_What is needed_:
Retyping should cover only the lines from the one containing "R1: 6.8k (+9V, U4/IO0) -> none" through the final line of the records, with pictures omitted.

╭──

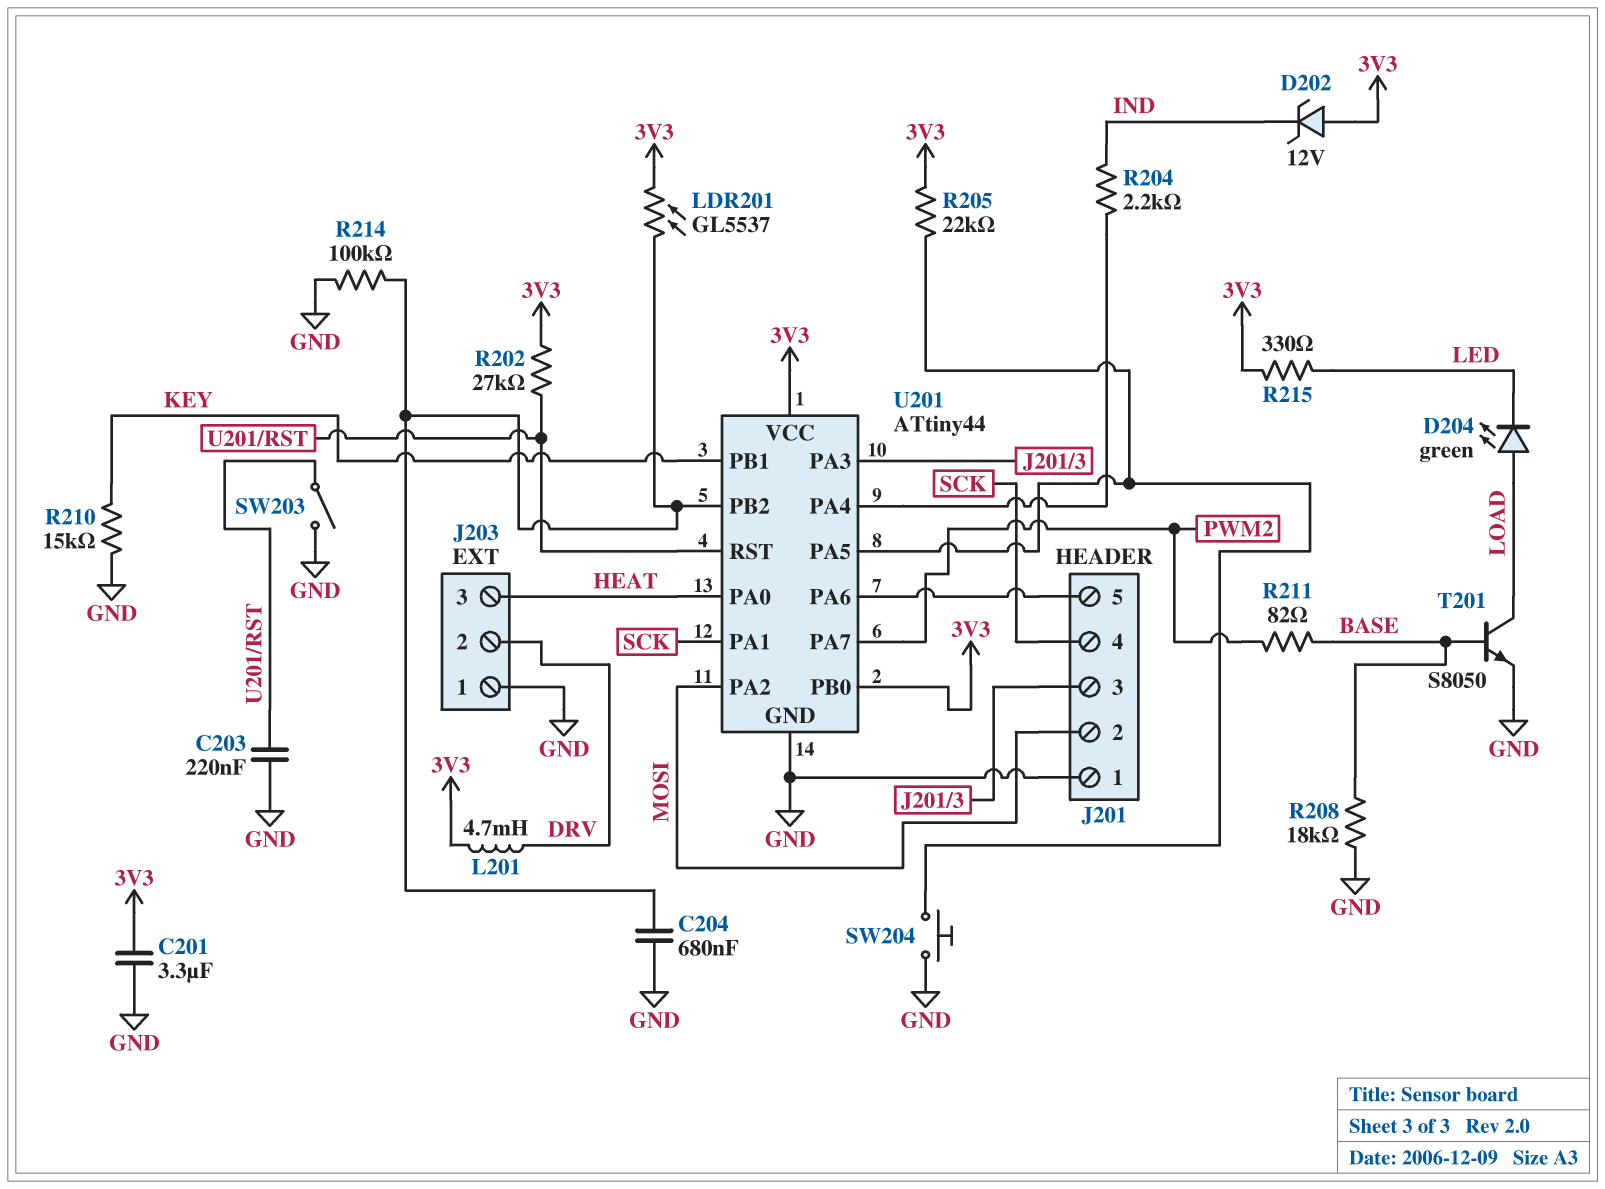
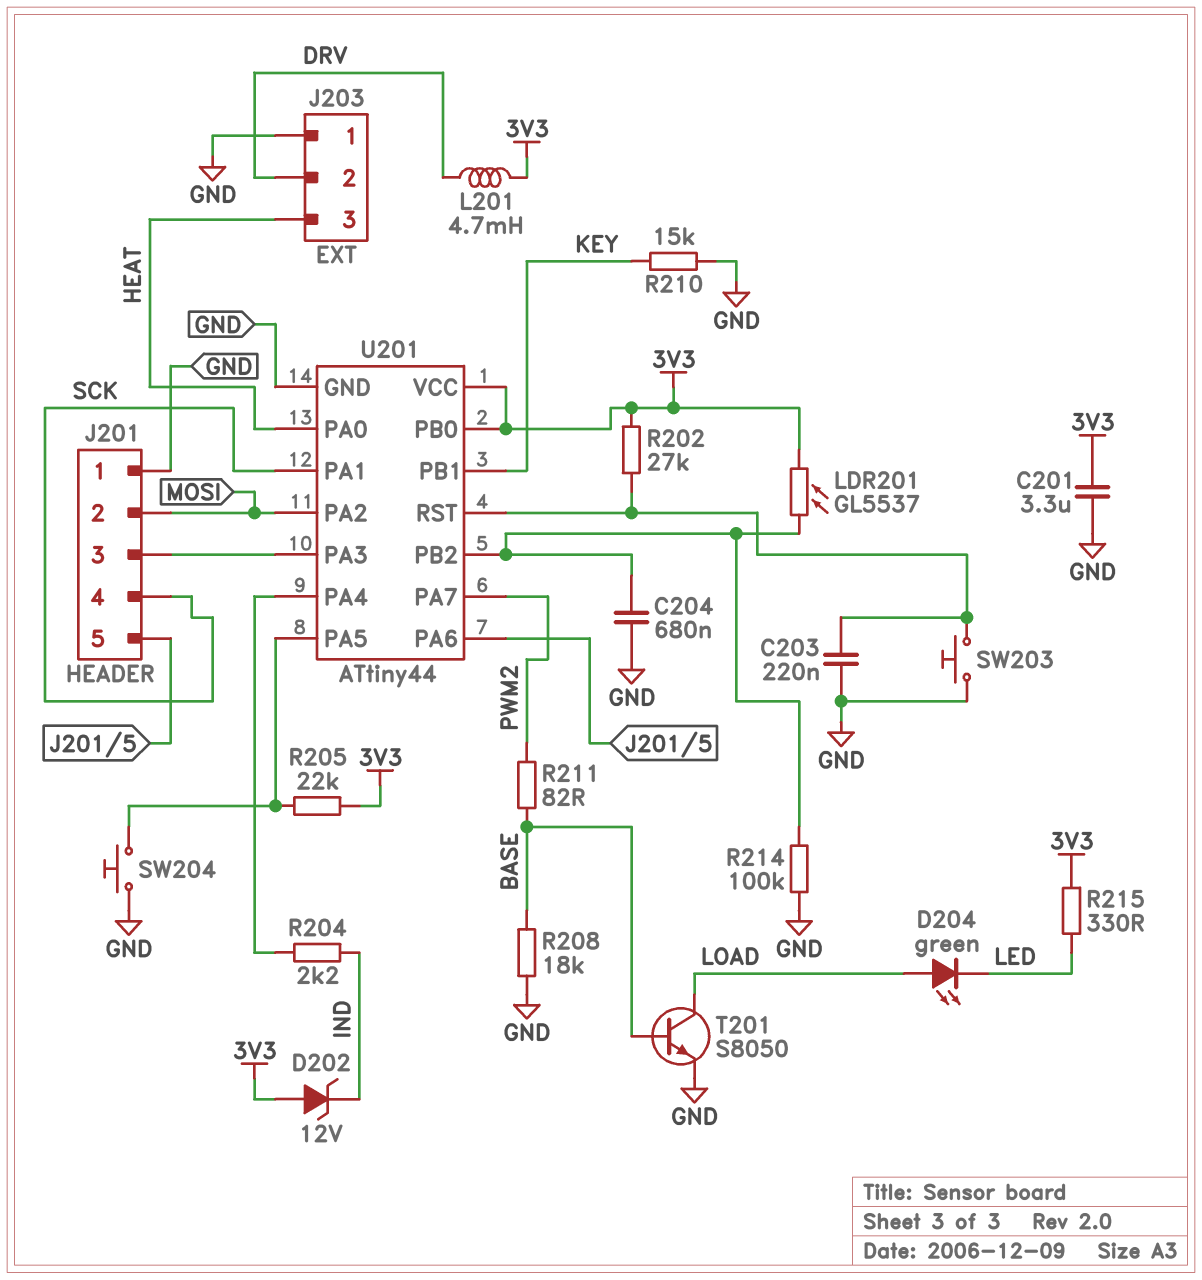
SW203: switch (GND, U201/RST) -> button (GND, U201/RST)

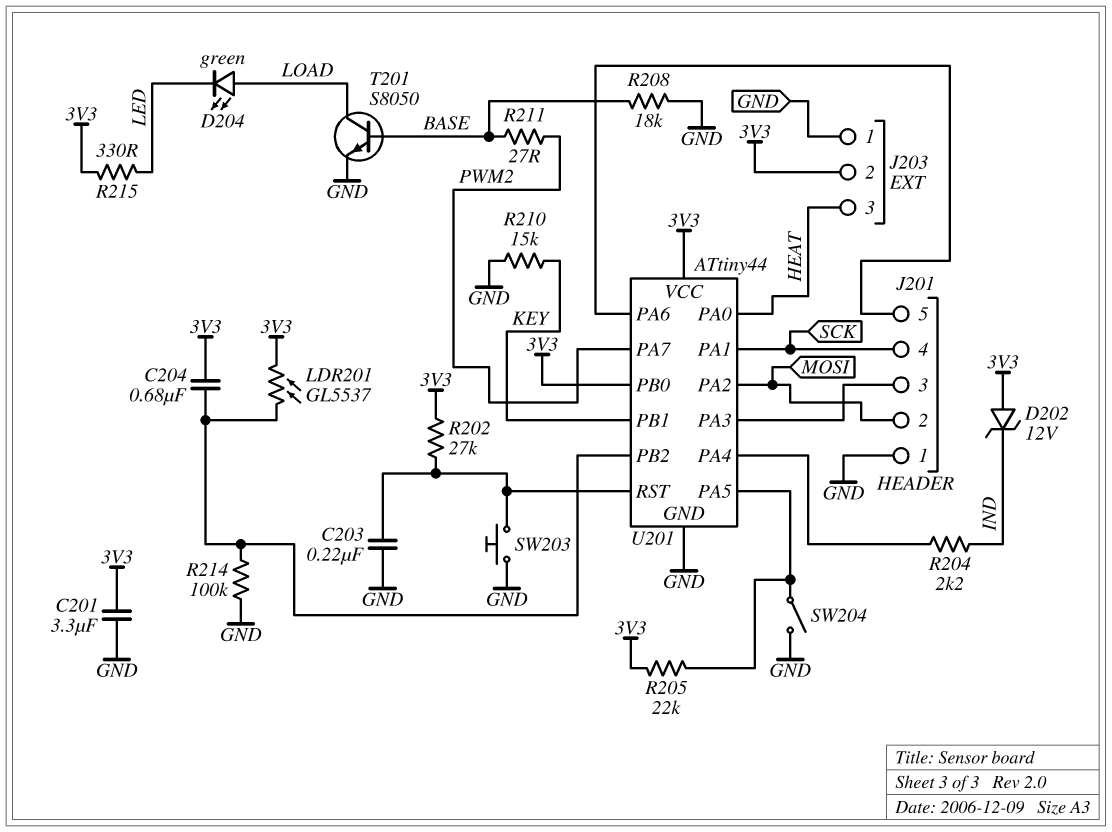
C204: 680nF (GND, U201/PB2) -> 680nF (3V3, U201/PB2)
J203 pin 2: DRV -> 3V3
L201: 4.7mH (3V3, DRV) -> none
R211: 82 (BASE, PWM2) -> 27 (BASE, PWM2)
SW204: button (GND, U201/PA5) -> switch (GND, U201/PA5)

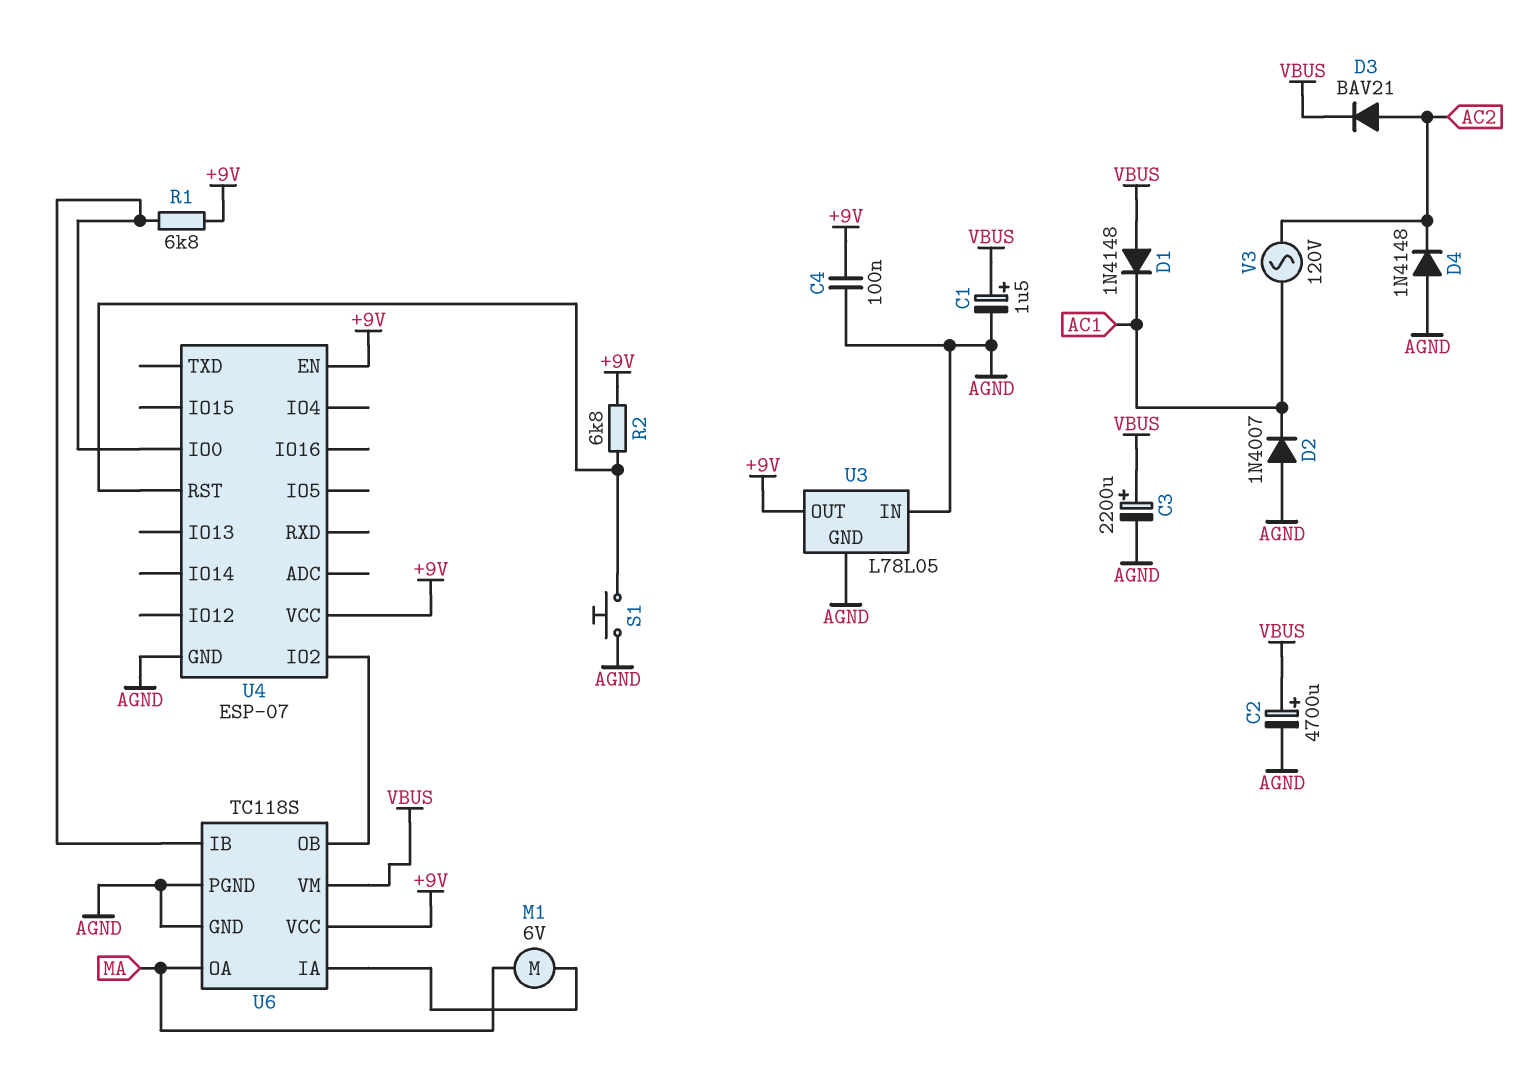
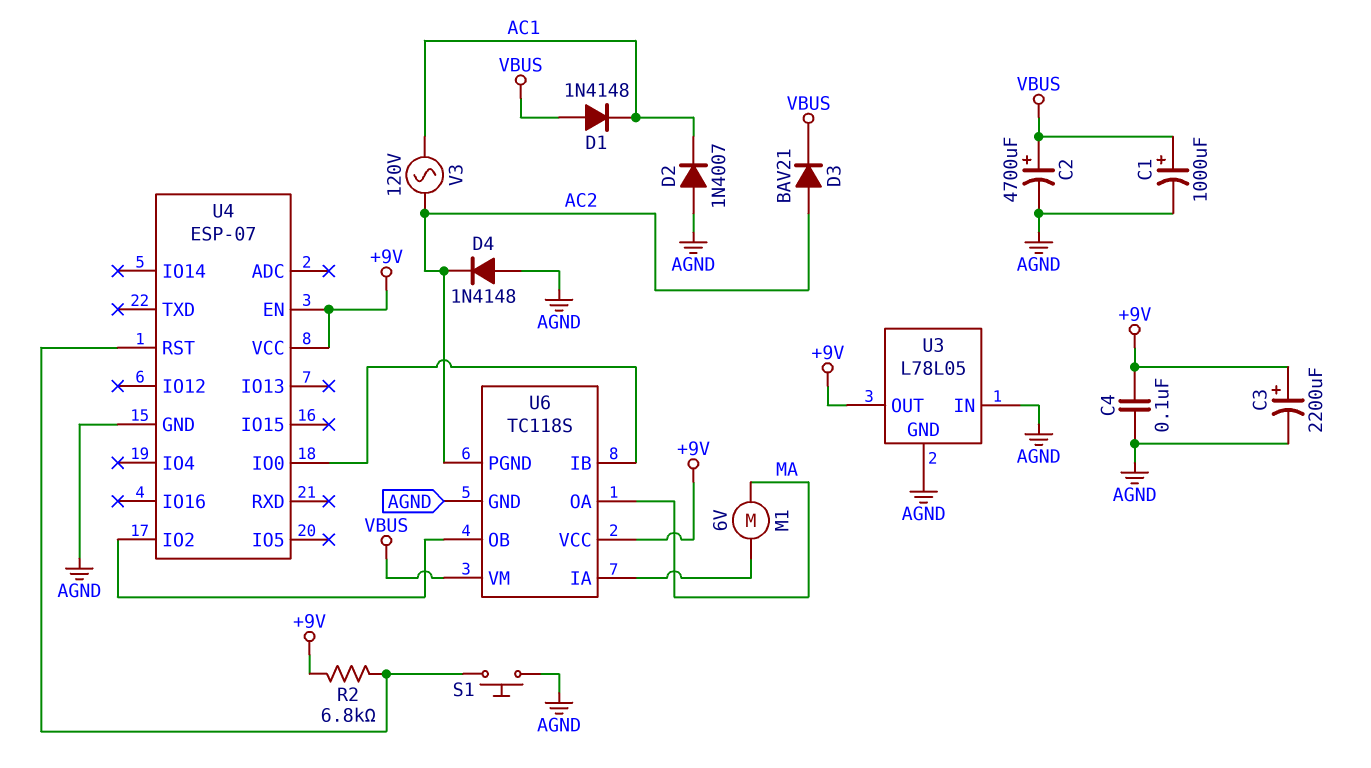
C1: 1.5uF (plus VBUS, minus AGND) -> 1000uF (plus VBUS, minus AGND)
C3: 2200uF (plus VBUS, minus AGND) -> 2200uF (plus +9V, minus AGND)
R1: 6.8k (+9V, U4/IO0) -> none
U6 pin PGND: AGND -> AC2

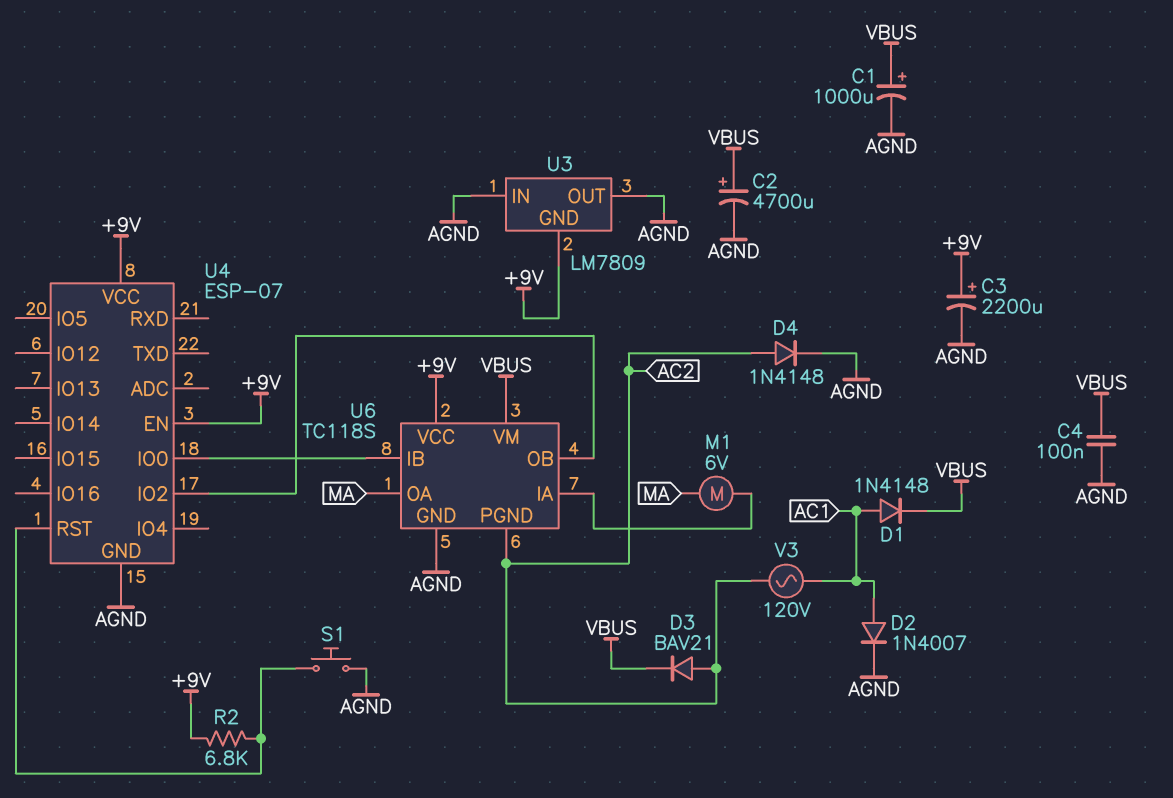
C4: 100nF (+9V, AGND) -> 100nF (AGND, VBUS)
D1: diode 1N4148 (A VBUS, K AC1) -> diode 1N4148 (A AC1, K VBUS)
D2: diode 1N4007 (A AGND, K AC1) -> diode 1N4007 (A AC1, K AGND)
D4: diode 1N4148 (A AGND, K AC2) -> diode 1N4148 (A AC2, K AGND)
U3: L78L05 -> LM7809
U3 pin GND: AGND -> +9V
U3 pin OUT: +9V -> AGND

╰──

_Exercise solution_:
R1: 6.8k (+9V, U4/IO0) -> none
U6 pin PGND: AGND -> AC2

C4: 100nF (+9V, AGND) -> 100nF (AGND, VBUS)
D1: diode 1N4148 (A VBUS, K AC1) -> diode 1N4148 (A AC1, K VBUS)
D2: diode 1N4007 (A AGND, K AC1) -> diode 1N4007 (A AC1, K AGND)
D4: diode 1N4148 (A AGND, K AC2) -> diode 1N4148 (A AC2, K AGND)
U3: L78L05 -> LM7809
U3 pin GND: AGND -> +9V
U3 pin OUT: +9V -> AGND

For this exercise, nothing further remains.